* **About this exercise**
Find each line below that includes "diode", then copy it.

------------------------------------

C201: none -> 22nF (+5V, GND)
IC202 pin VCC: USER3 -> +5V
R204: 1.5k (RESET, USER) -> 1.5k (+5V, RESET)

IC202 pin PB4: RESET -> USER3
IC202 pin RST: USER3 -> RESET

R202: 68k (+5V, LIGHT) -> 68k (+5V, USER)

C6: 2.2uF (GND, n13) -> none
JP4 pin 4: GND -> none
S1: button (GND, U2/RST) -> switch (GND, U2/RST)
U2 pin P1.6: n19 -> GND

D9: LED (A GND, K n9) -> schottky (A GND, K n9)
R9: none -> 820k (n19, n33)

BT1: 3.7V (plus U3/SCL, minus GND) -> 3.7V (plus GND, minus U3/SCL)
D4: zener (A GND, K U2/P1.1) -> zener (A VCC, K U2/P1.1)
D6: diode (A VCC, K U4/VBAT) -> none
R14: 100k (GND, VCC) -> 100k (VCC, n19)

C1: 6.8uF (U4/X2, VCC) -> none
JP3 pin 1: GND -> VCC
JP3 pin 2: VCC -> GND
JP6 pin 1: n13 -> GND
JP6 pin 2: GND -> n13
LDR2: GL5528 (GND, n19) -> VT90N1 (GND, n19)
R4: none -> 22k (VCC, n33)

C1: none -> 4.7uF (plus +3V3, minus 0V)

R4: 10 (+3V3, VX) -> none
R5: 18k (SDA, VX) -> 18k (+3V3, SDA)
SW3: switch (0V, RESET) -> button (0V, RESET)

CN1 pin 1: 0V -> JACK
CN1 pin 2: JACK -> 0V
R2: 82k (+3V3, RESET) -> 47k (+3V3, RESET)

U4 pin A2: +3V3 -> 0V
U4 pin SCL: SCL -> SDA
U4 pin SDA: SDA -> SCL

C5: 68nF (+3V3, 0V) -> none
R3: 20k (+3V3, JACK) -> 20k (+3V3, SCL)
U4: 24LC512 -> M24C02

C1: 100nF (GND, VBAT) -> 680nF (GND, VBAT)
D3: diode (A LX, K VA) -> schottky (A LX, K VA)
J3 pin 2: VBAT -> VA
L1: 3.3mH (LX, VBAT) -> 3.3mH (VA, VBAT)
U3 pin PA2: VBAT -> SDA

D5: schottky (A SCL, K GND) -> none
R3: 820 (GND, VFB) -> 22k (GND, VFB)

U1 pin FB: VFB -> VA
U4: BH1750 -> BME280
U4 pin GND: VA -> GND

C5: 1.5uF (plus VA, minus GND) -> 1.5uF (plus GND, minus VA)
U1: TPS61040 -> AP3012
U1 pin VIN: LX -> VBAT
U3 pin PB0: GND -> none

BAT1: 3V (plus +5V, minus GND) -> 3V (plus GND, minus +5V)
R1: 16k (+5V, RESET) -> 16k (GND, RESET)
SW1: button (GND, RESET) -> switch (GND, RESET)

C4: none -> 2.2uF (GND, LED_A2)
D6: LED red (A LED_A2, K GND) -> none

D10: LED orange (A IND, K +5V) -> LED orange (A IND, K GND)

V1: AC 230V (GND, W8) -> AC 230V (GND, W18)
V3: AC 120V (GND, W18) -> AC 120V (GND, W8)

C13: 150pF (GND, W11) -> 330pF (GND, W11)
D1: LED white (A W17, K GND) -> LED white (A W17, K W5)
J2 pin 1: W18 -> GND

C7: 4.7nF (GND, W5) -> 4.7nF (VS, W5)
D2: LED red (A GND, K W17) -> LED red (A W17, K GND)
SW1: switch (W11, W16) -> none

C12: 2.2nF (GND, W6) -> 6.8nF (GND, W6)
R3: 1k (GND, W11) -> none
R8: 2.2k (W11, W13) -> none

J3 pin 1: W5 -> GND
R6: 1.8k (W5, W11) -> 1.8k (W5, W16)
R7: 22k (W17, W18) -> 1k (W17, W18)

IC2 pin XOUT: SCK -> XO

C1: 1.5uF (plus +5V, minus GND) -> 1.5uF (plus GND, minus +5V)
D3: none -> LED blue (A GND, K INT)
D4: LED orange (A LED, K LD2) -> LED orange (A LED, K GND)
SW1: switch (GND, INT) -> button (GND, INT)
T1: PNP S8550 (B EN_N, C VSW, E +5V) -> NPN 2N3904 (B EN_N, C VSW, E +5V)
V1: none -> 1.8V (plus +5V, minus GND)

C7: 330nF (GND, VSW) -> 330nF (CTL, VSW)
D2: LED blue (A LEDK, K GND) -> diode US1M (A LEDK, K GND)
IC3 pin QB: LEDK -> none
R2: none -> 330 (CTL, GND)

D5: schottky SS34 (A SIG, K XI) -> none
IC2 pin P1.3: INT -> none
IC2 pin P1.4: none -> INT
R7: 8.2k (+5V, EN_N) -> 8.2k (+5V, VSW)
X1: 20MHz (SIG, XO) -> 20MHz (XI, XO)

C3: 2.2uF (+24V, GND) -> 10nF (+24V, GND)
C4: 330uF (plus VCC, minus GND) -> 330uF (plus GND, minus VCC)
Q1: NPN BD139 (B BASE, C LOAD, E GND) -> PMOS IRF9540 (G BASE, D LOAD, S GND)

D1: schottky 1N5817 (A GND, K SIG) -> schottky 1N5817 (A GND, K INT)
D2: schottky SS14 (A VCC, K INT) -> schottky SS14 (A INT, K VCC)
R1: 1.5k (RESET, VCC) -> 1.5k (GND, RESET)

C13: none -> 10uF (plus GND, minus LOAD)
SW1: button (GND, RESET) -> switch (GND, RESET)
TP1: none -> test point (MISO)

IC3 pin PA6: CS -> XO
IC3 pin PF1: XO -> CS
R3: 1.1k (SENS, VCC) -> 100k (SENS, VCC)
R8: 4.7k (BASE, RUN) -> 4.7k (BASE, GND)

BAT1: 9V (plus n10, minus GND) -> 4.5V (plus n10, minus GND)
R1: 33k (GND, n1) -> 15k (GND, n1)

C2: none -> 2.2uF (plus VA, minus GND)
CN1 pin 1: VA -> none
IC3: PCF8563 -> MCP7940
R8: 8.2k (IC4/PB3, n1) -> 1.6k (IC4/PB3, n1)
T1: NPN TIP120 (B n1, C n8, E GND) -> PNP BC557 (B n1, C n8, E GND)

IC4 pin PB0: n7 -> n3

------------------------------------

* **Response box**
D6: diode (A VCC, K U4/VBAT) -> none
D3: diode (A LX, K VA) -> schottky (A LX, K VA)
D2: LED blue (A LEDK, K GND) -> diode US1M (A LEDK, K GND)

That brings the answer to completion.